**Work required**
Write only the number of lines in the data that contain the word "FILT".

━━━━━ The records

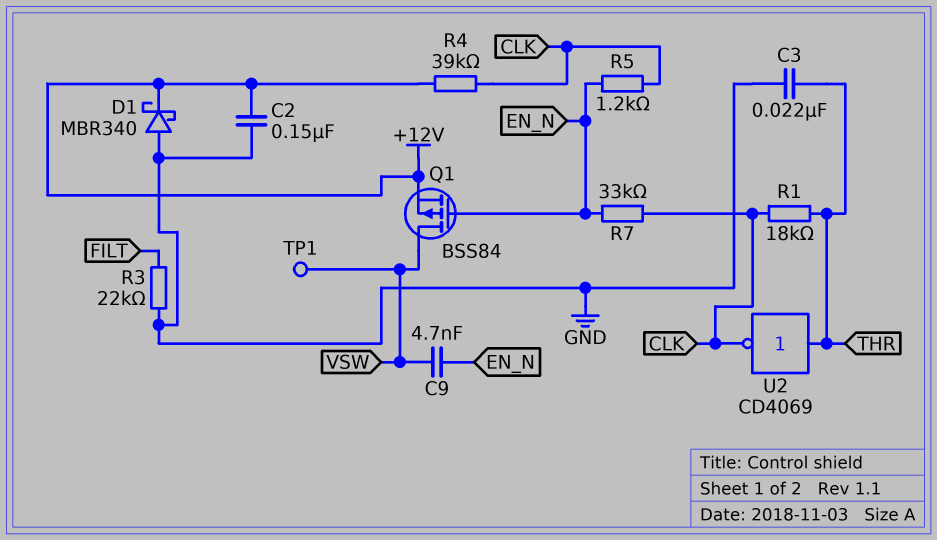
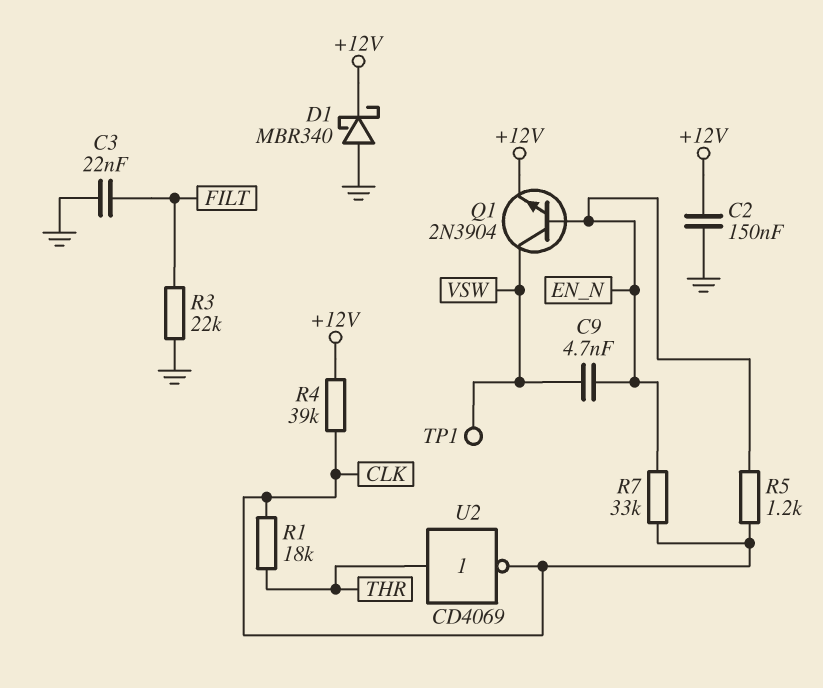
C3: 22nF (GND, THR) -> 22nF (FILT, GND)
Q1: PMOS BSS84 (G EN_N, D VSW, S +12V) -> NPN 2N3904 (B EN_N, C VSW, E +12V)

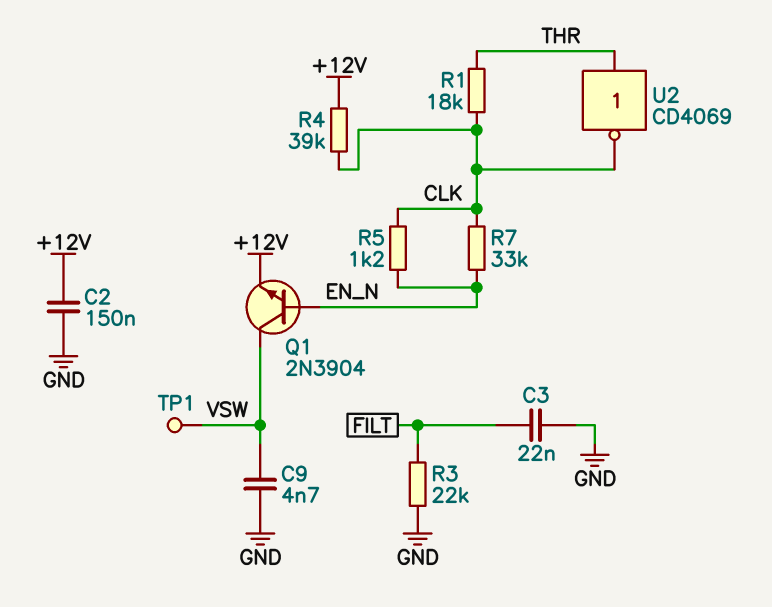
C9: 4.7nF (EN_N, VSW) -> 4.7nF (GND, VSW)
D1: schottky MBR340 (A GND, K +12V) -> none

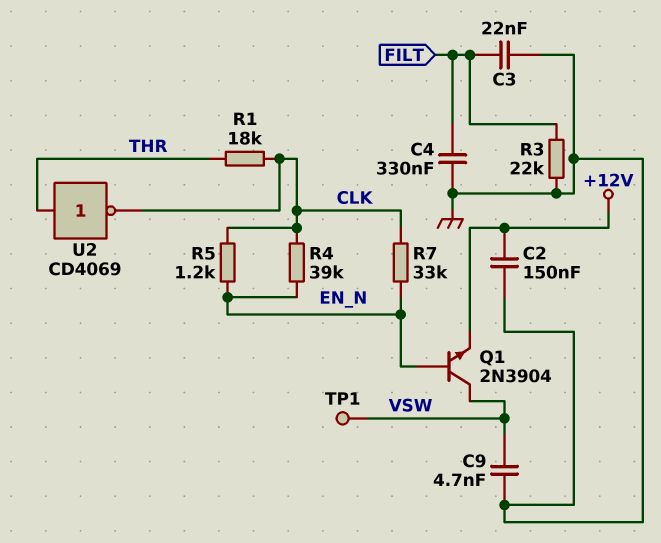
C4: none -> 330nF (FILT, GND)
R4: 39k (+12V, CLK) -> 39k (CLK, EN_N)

━━━━━━━━━━
━━━━━ The records

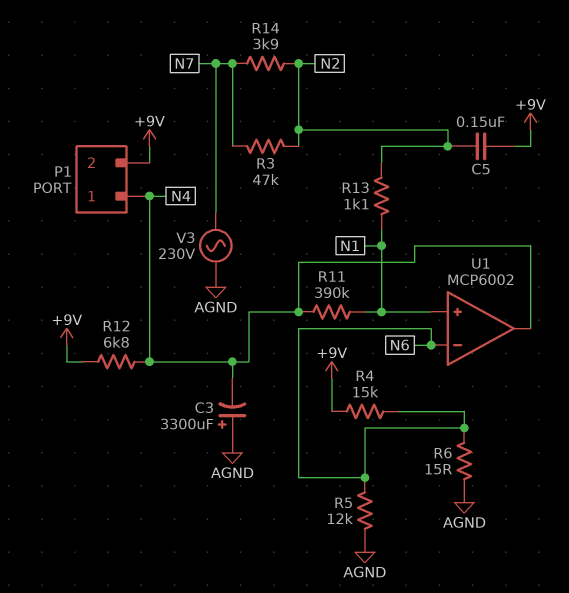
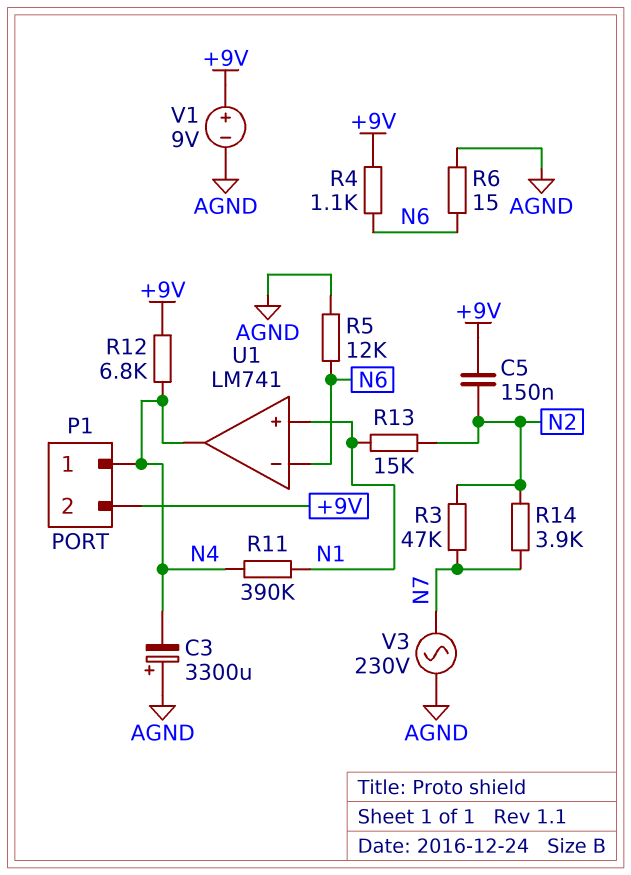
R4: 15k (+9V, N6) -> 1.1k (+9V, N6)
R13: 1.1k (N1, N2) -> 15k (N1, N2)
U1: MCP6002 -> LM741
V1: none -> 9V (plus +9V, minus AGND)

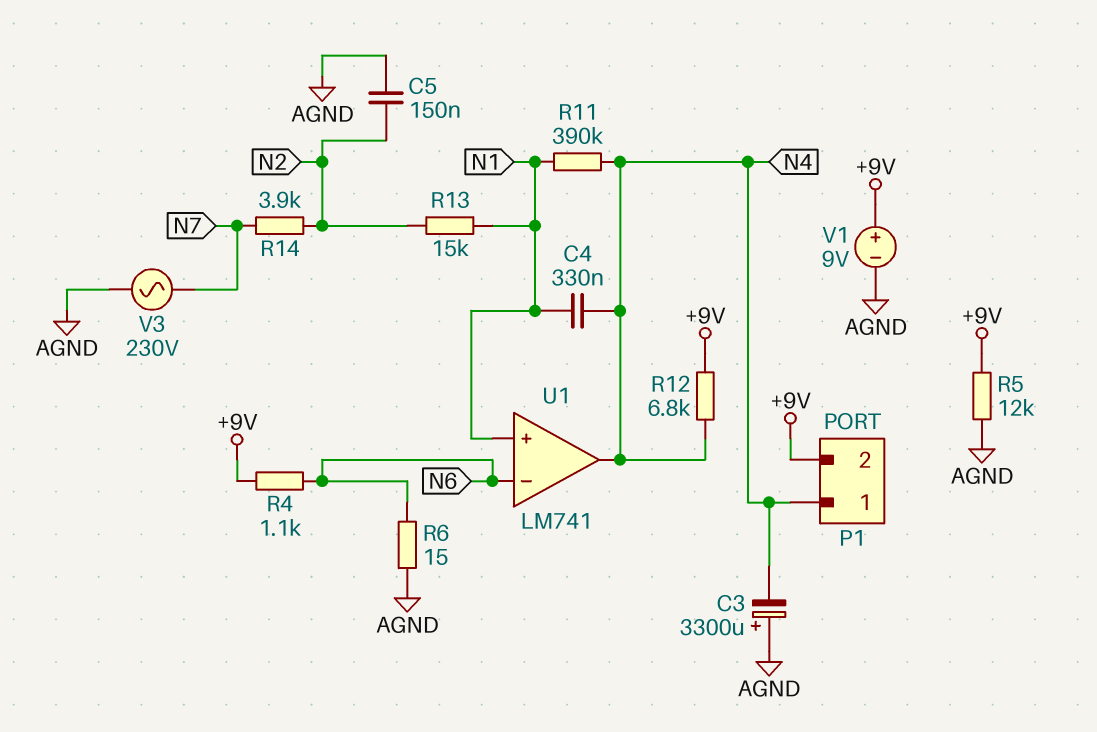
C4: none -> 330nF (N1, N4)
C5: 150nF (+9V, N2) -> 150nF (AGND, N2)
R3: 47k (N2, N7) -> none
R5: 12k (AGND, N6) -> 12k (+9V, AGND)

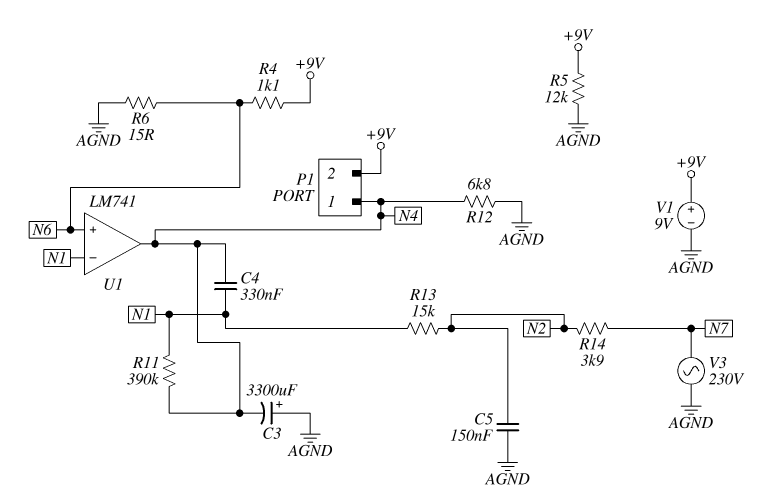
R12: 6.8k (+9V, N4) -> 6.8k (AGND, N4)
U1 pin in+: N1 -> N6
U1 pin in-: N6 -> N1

━━━━━━━━━━

**Result below**
2